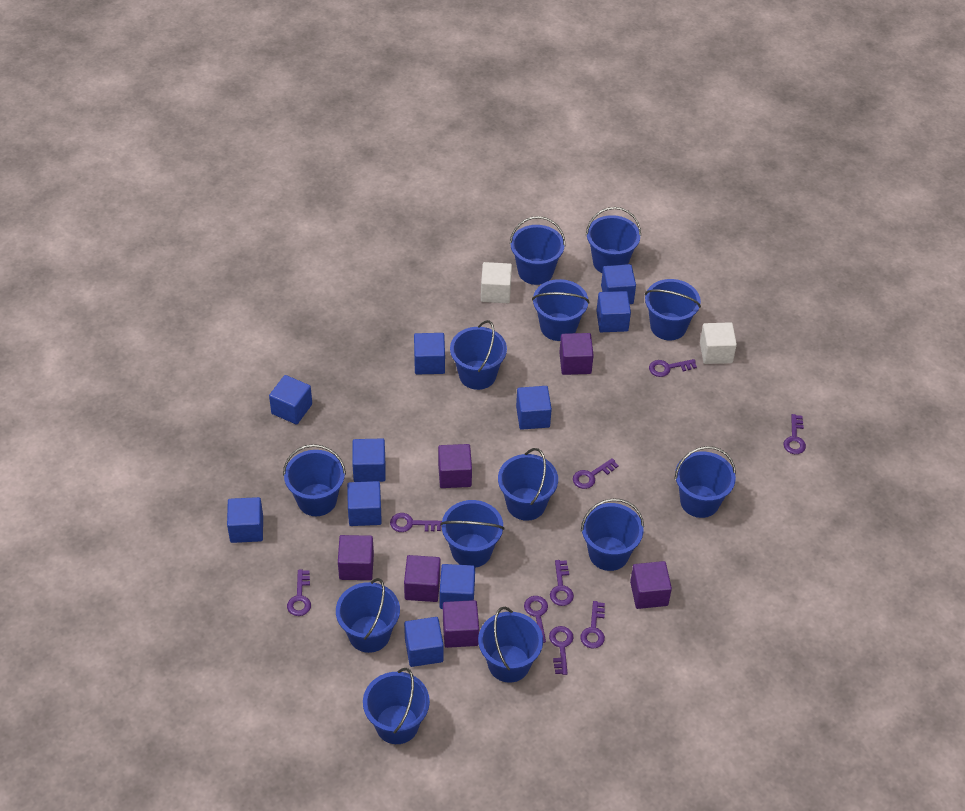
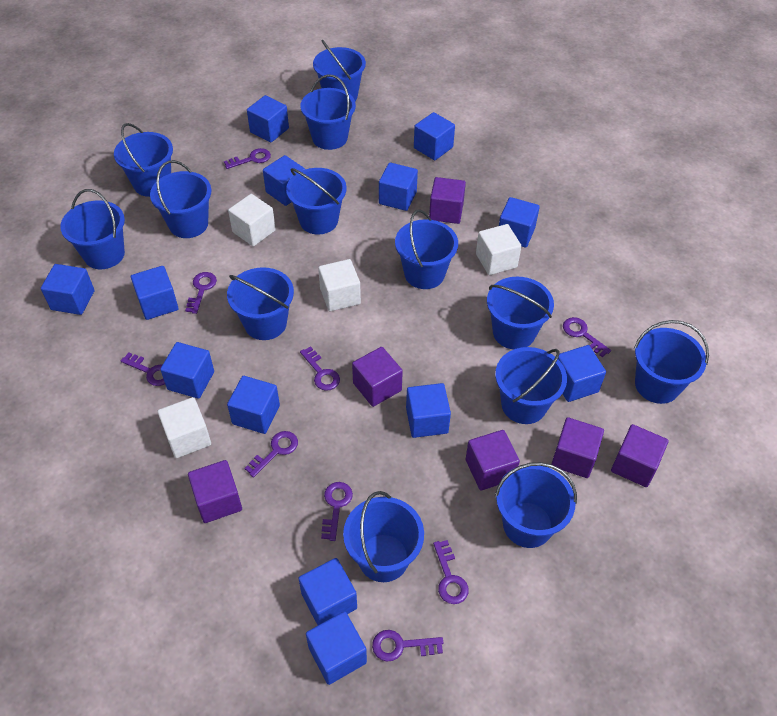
blue cube: 10 -> 13
white cube: 2 -> 4

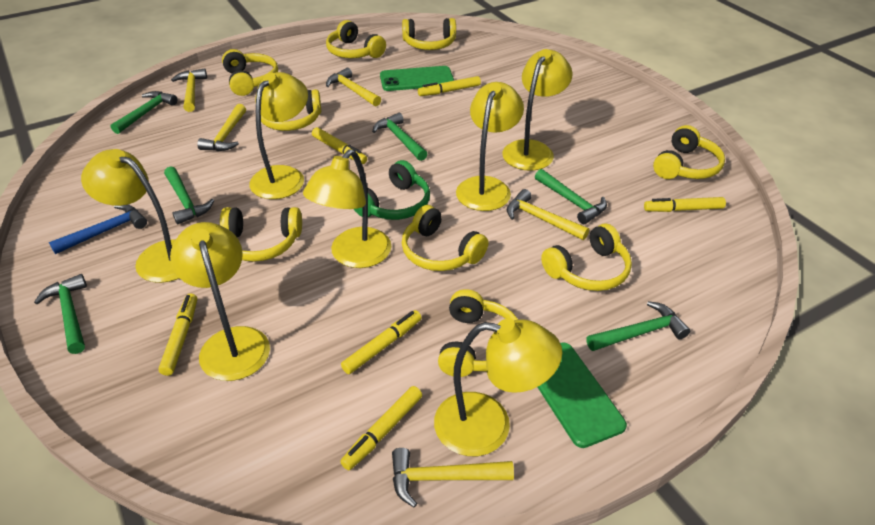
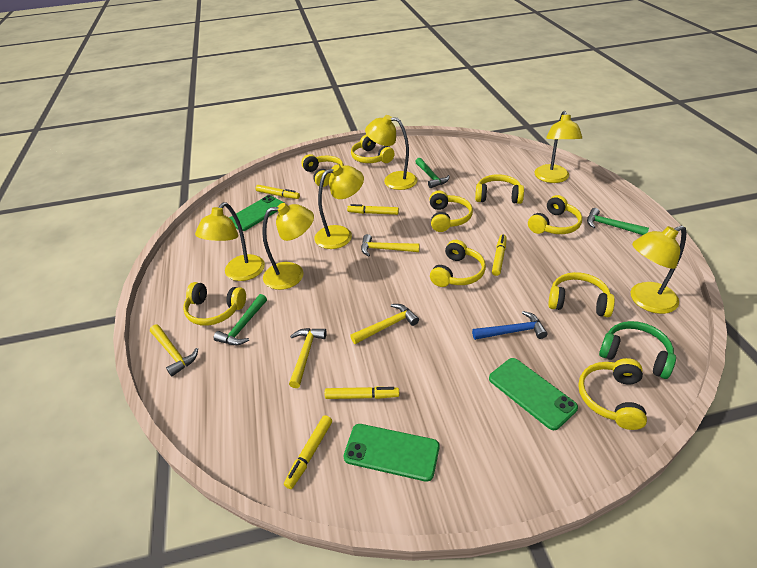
green hammer: 6 -> 3
green phone: 2 -> 3
yellow hammer: 5 -> 4
yellow lamp: 7 -> 6
yellow marker: 6 -> 5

--------------------------------------------------

Work item =
The required result is an exact repeat of the records above from the line containing "green hammer: 6 -> 3" to their final line.

Finished exercise =
green hammer: 6 -> 3
green phone: 2 -> 3
yellow hammer: 5 -> 4
yellow lamp: 7 -> 6
yellow marker: 6 -> 5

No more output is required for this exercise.